WHAT YOU NEED TO DO: Set down exactly the lines below, starting at the one that contains "camera: 35 degrees left, 10 degrees down" and ending at the one that contains "swapped: pierścień/szary (704", with both of those lines included and nothing else.

MATERIAL PROVIDED:
Segment Open

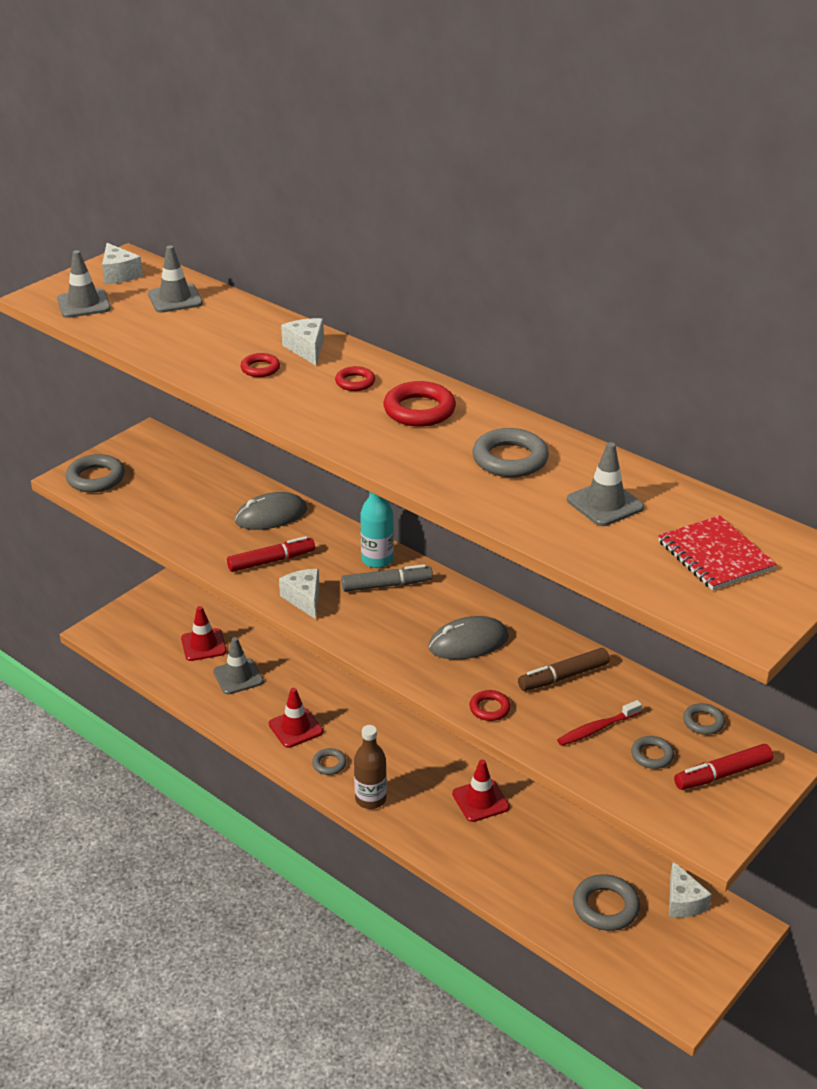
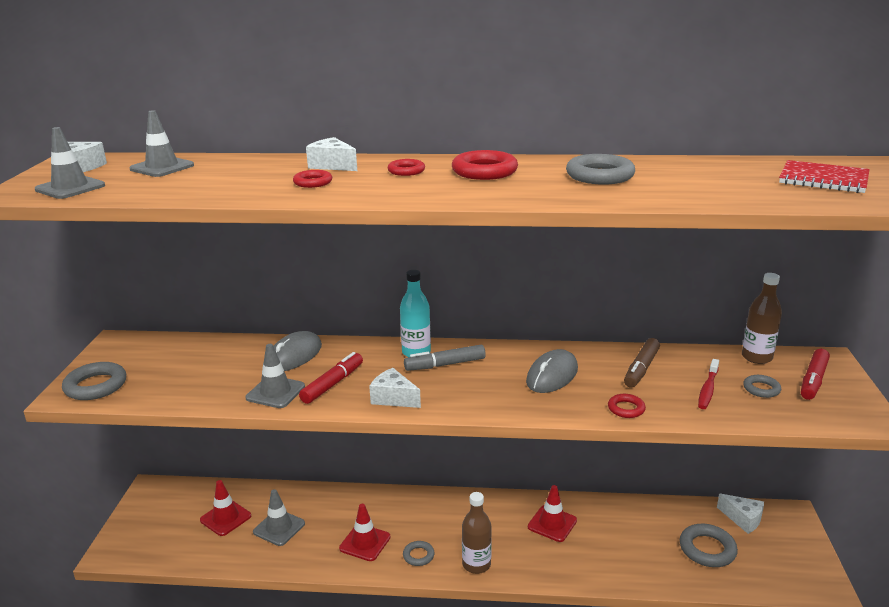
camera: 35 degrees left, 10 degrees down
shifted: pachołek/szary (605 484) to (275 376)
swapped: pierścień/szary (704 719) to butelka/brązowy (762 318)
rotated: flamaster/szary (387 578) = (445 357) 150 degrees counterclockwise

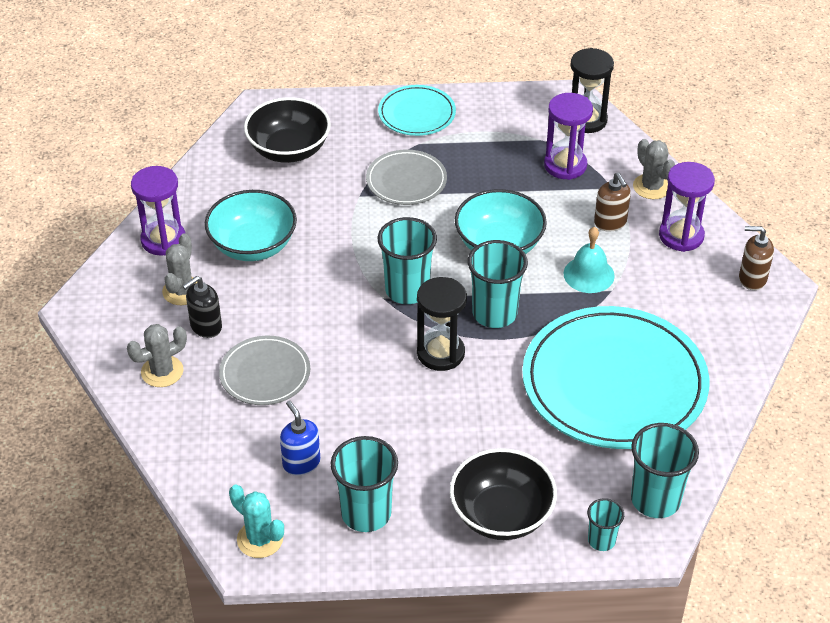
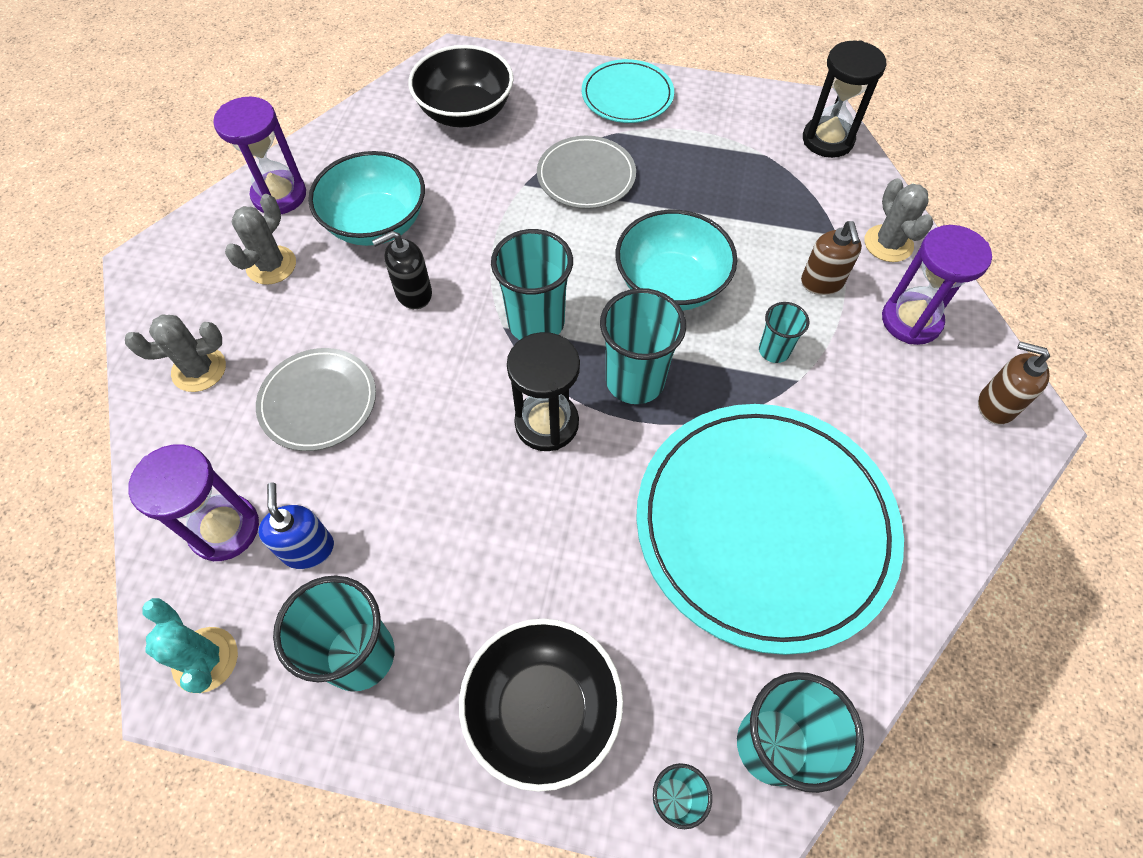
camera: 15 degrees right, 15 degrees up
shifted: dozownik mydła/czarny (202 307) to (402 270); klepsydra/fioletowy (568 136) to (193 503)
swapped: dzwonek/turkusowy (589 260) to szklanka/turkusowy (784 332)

Segment Closed
Segment Open

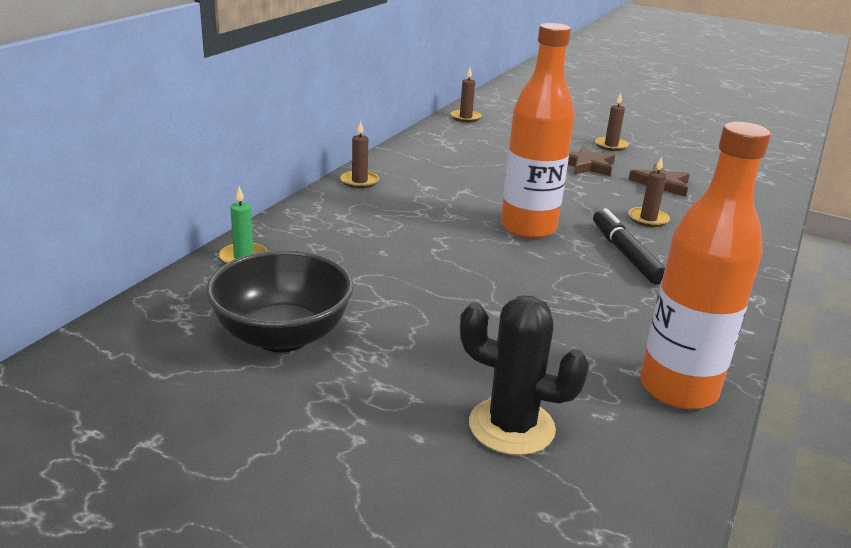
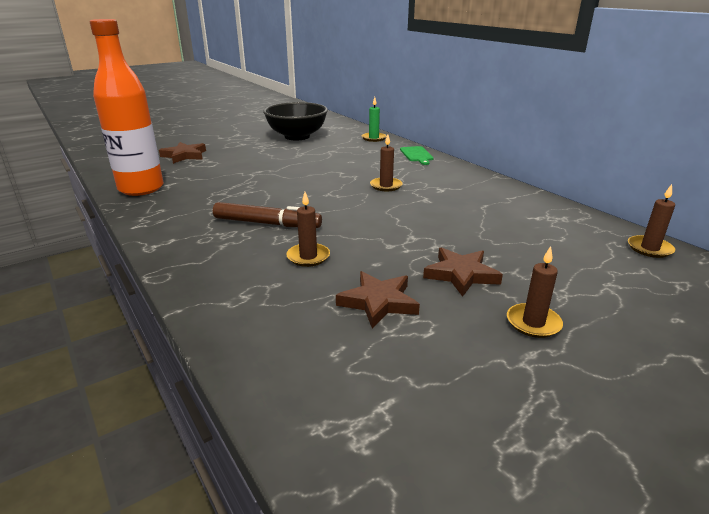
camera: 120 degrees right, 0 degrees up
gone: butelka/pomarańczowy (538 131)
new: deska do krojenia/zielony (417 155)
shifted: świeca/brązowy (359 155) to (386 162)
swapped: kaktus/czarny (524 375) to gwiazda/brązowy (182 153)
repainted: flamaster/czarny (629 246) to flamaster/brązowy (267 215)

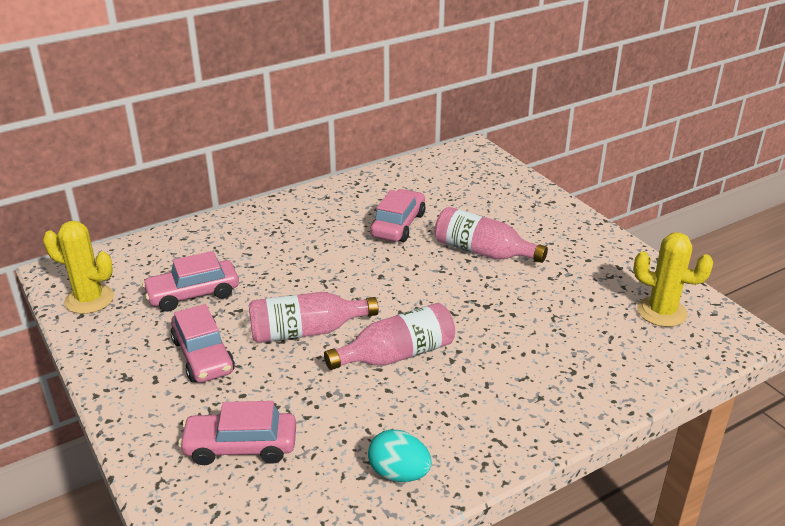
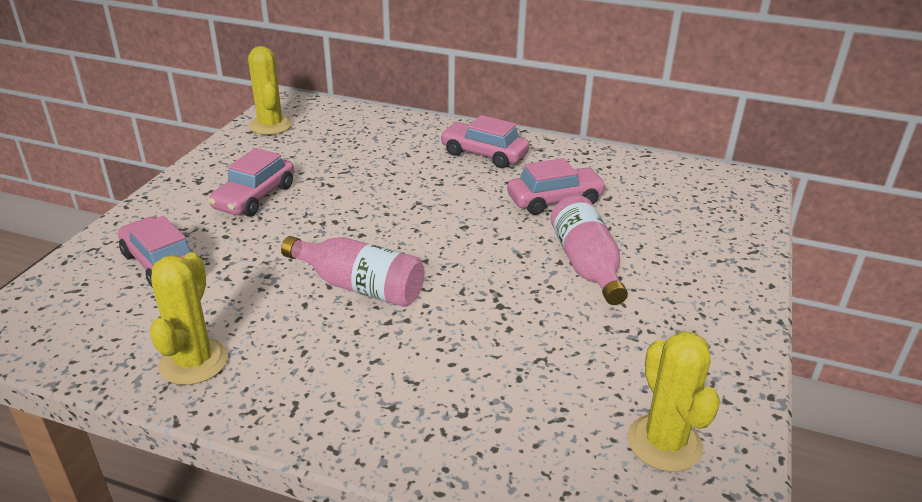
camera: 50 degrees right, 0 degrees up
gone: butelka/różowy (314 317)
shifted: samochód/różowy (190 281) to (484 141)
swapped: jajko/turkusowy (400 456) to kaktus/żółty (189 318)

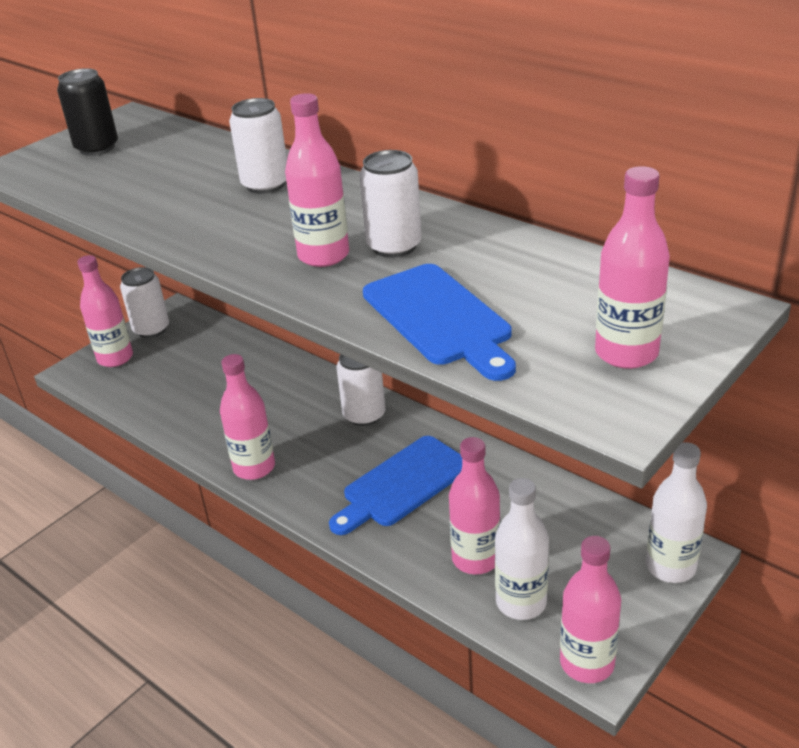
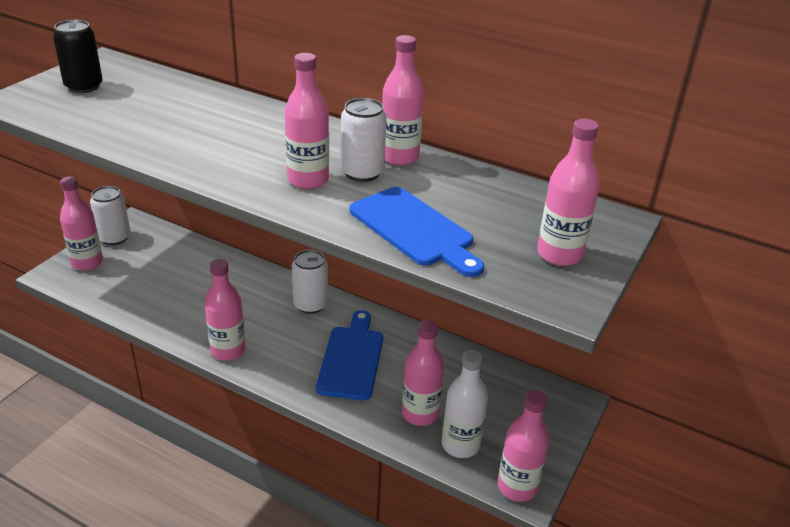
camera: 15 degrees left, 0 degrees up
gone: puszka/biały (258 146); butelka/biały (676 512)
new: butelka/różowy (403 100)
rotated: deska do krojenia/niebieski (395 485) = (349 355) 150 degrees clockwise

Segment Closed
Segment Open

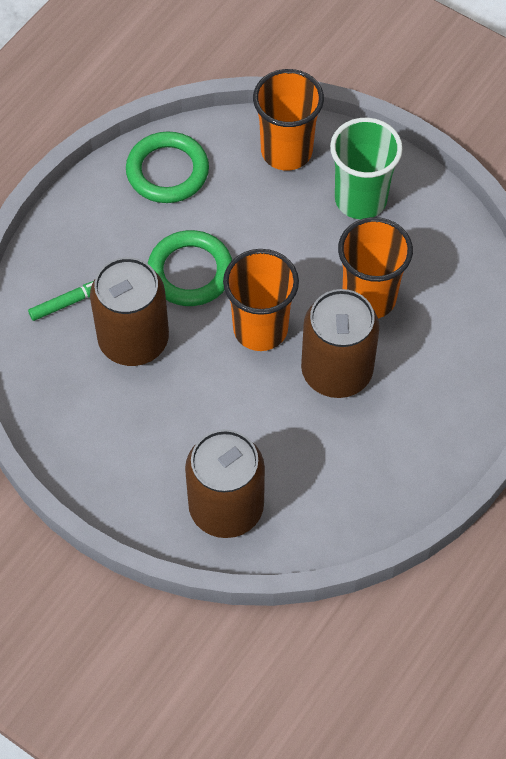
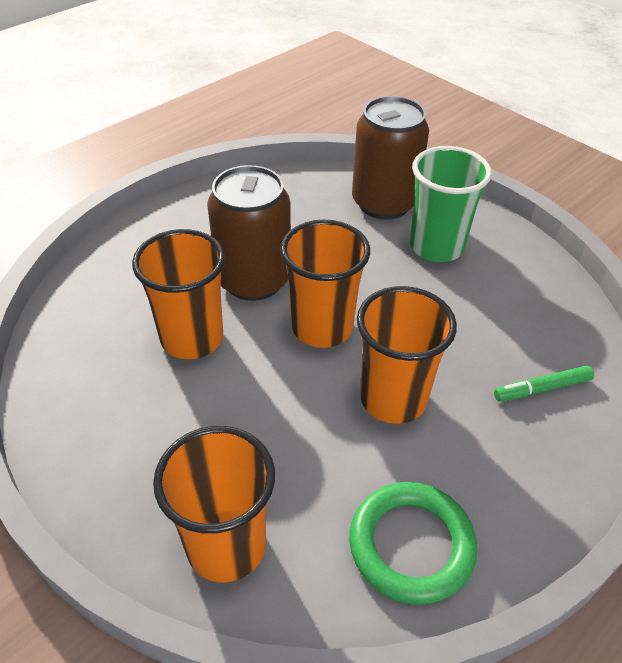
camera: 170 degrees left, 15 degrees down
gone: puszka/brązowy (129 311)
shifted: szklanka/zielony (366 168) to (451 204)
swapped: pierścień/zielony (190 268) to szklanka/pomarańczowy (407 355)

Segment Closed

RESULT:
camera: 35 degrees left, 10 degrees down
shifted: pachołek/szary (605 484) to (275 376)
swapped: pierścień/szary (704 719) to butelka/brązowy (762 318)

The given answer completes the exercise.